WHAT YOU NEED TO DO:
Write the lines out again, from the top of the material to the line containing "cyan slope E7:E9", pictures excluded.
────
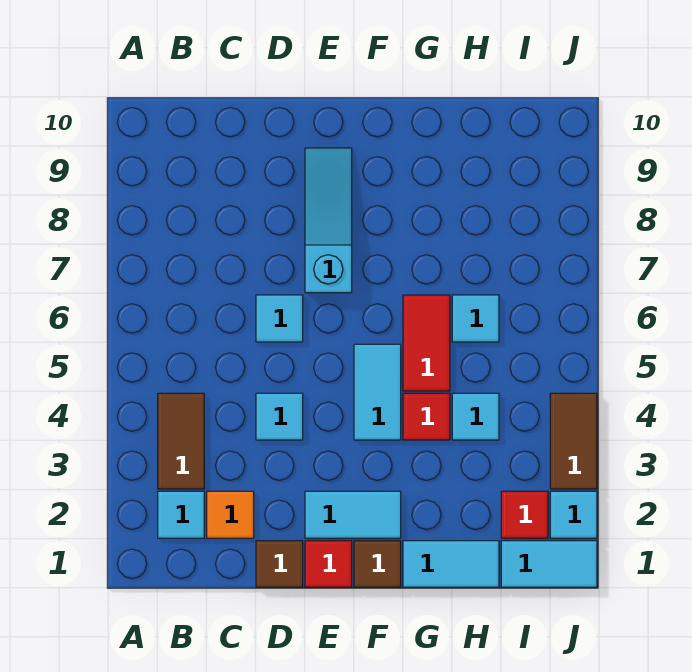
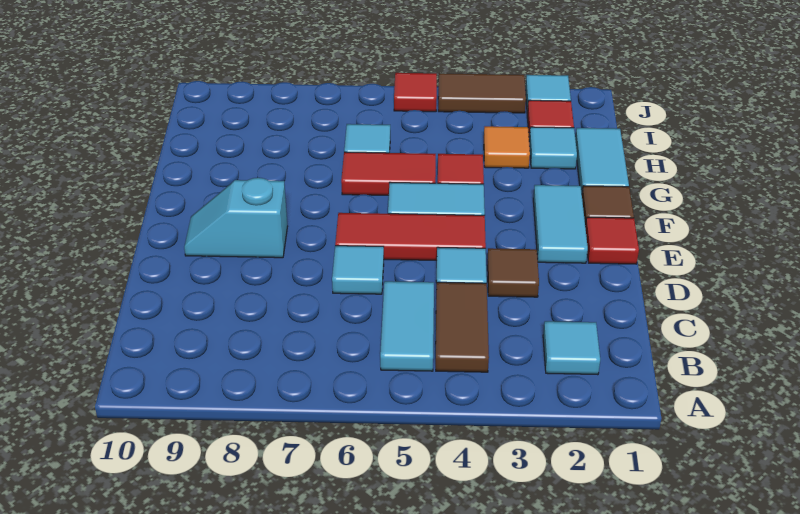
brown tile B3:B4 level 1 -> brown tile B4:C4 level 1
orange tile C2 level 1 -> orange tile H3 level 1
brown tile D1 level 1 -> brown tile D3 level 1
none -> red tile E4:E6 level 1
cyan slope E7:E9 level 1 top 7 -> cyan slope E8:E9 level 1 top 8
cyan tile H4 level 1 -> cyan tile H2 level 1
cyan tile I1:J1 level 1 -> cyan tile B5:C5 level 1
none -> red tile J5 level 1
────
TASK RESPONSE:
brown tile B3:B4 level 1 -> brown tile B4:C4 level 1
orange tile C2 level 1 -> orange tile H3 level 1
brown tile D1 level 1 -> brown tile D3 level 1
none -> red tile E4:E6 level 1
cyan slope E7:E9 level 1 top 7 -> cyan slope E8:E9 level 1 top 8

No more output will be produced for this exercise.